> **Your task**
In the records that follow, find each line with the word "move" and copy it.

> **Dataset excerpts**
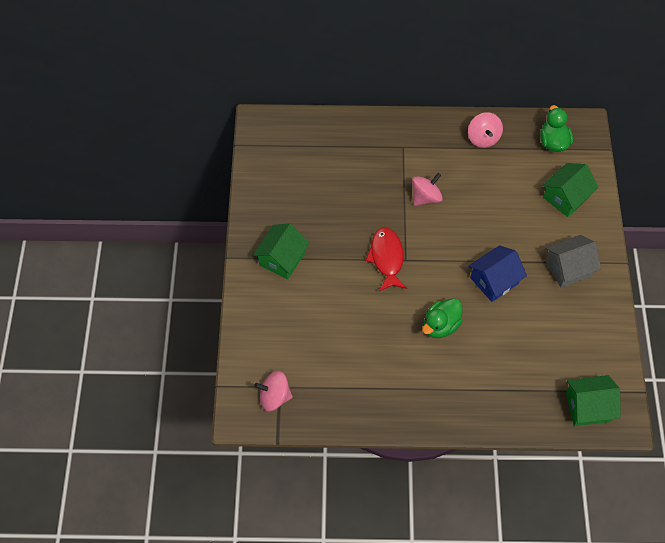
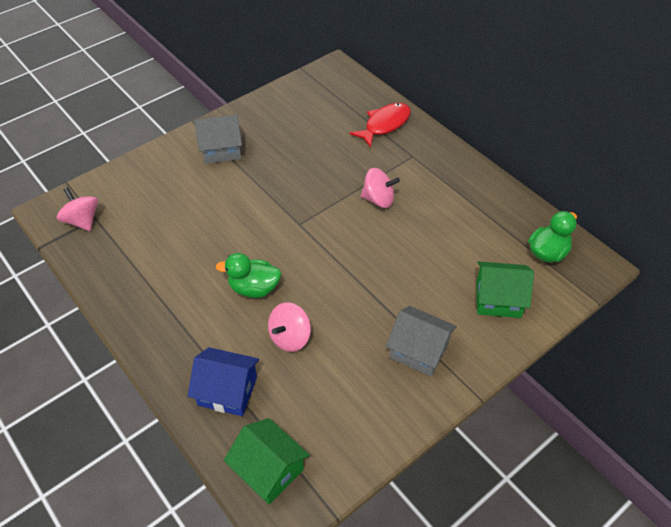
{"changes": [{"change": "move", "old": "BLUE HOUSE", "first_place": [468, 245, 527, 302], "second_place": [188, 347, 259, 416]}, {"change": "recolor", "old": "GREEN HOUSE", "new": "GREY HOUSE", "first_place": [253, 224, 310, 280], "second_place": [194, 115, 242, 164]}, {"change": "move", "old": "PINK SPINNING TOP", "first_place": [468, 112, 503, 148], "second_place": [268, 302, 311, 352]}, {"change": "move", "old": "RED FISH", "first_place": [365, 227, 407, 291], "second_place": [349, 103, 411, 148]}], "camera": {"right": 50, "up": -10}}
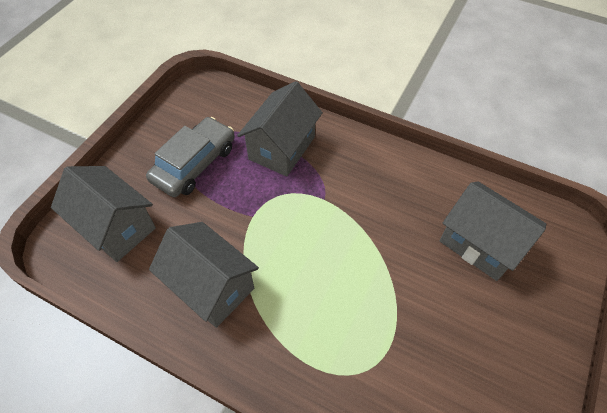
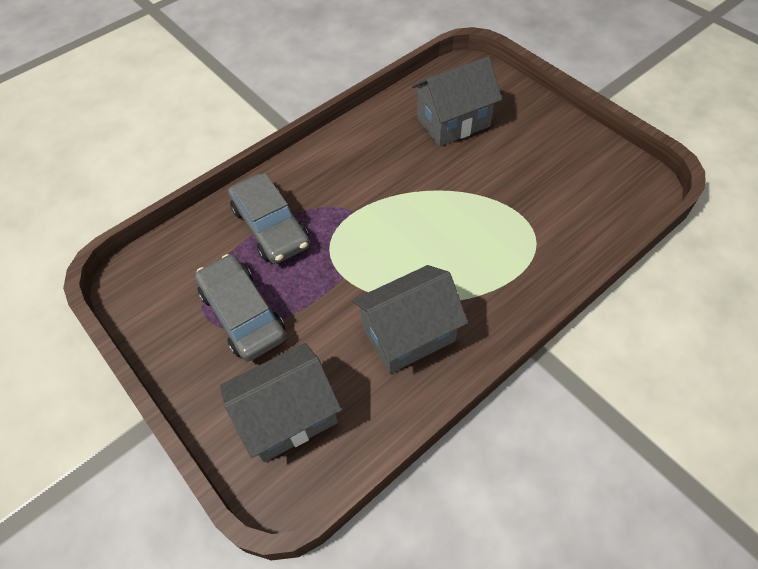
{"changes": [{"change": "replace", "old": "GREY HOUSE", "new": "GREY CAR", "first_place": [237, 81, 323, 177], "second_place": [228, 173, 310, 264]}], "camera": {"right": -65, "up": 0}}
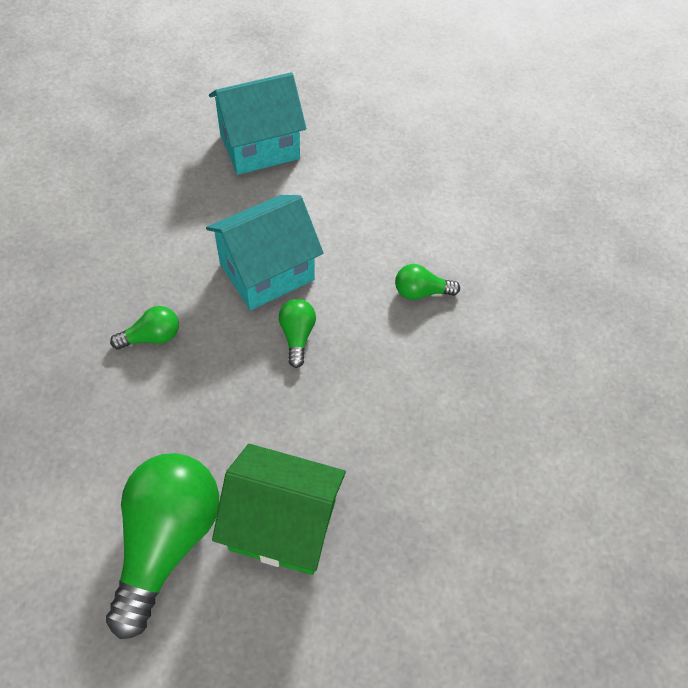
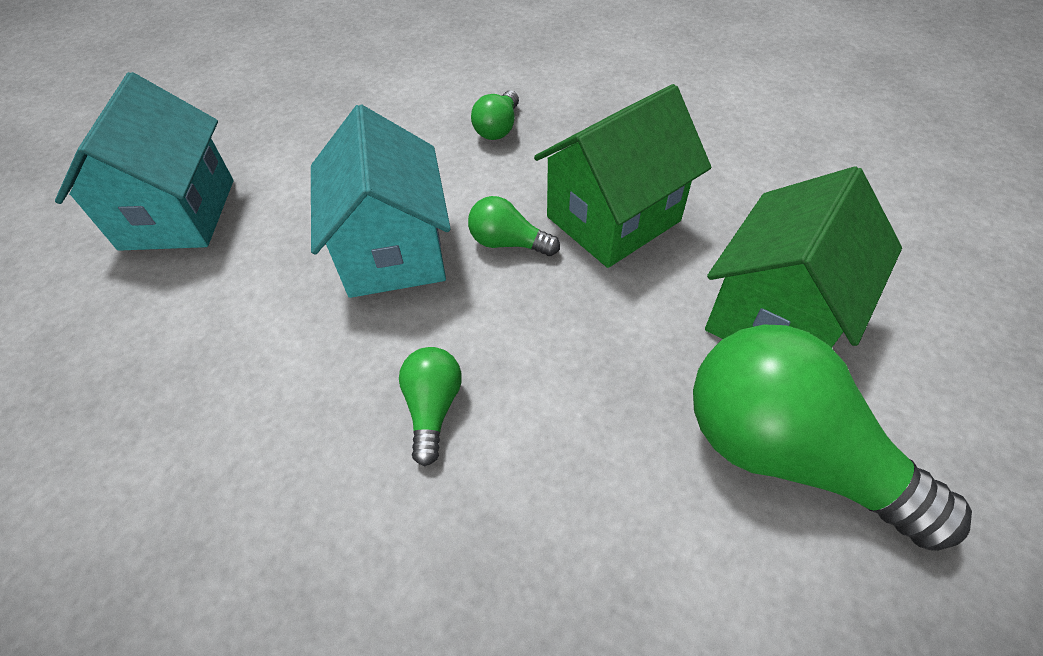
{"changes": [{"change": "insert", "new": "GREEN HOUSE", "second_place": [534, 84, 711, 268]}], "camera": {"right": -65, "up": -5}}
* * *
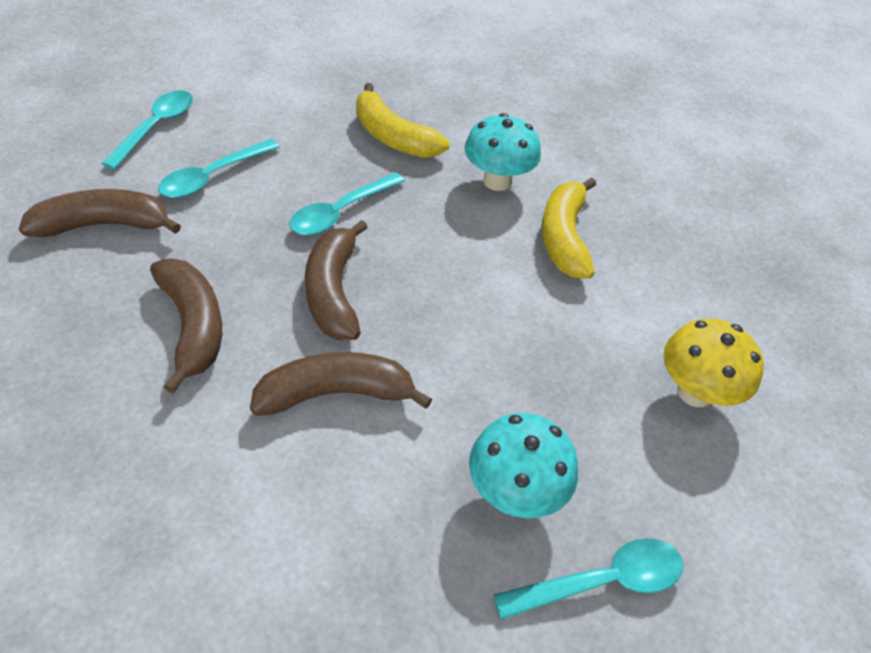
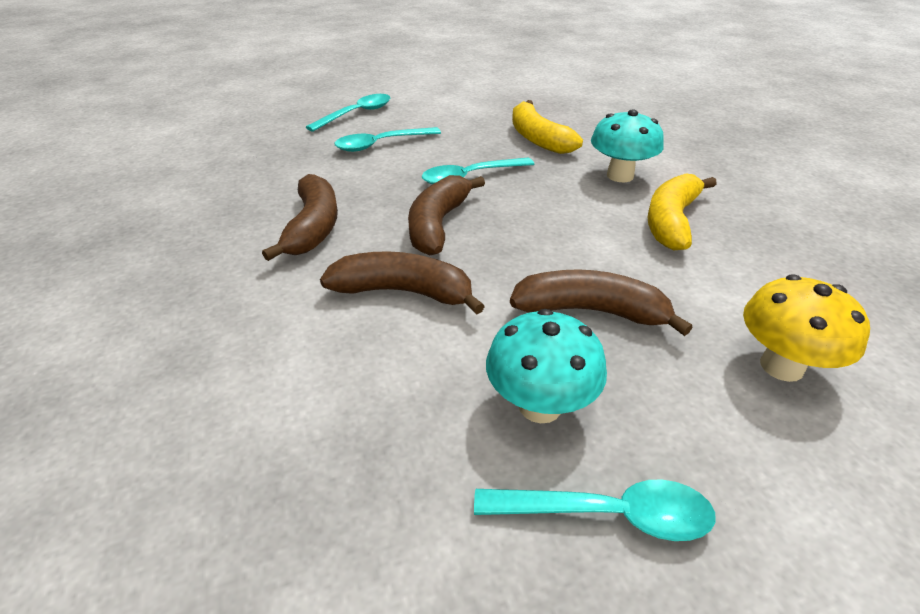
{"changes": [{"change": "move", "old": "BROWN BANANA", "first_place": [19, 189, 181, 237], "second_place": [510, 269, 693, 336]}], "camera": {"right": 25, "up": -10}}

> **Result**
{"changes": [{"change": "move", "old": "BLUE HOUSE", "first_place": [468, 245, 527, 302], "second_place": [188, 347, 259, 416]}, {"change": "recolor", "old": "GREEN HOUSE", "new": "GREY HOUSE", "first_place": [253, 224, 310, 280], "second_place": [194, 115, 242, 164]}, {"change": "move", "old": "PINK SPINNING TOP", "first_place": [468, 112, 503, 148], "second_place": [268, 302, 311, 352]}, {"change": "move", "old": "RED FISH", "first_place": [365, 227, 407, 291], "second_place": [349, 103, 411, 148]}], "camera": {"right": 50, "up": -10}}
{"changes": [{"change": "move", "old": "BROWN BANANA", "first_place": [19, 189, 181, 237], "second_place": [510, 269, 693, 336]}], "camera": {"right": 25, "up": -10}}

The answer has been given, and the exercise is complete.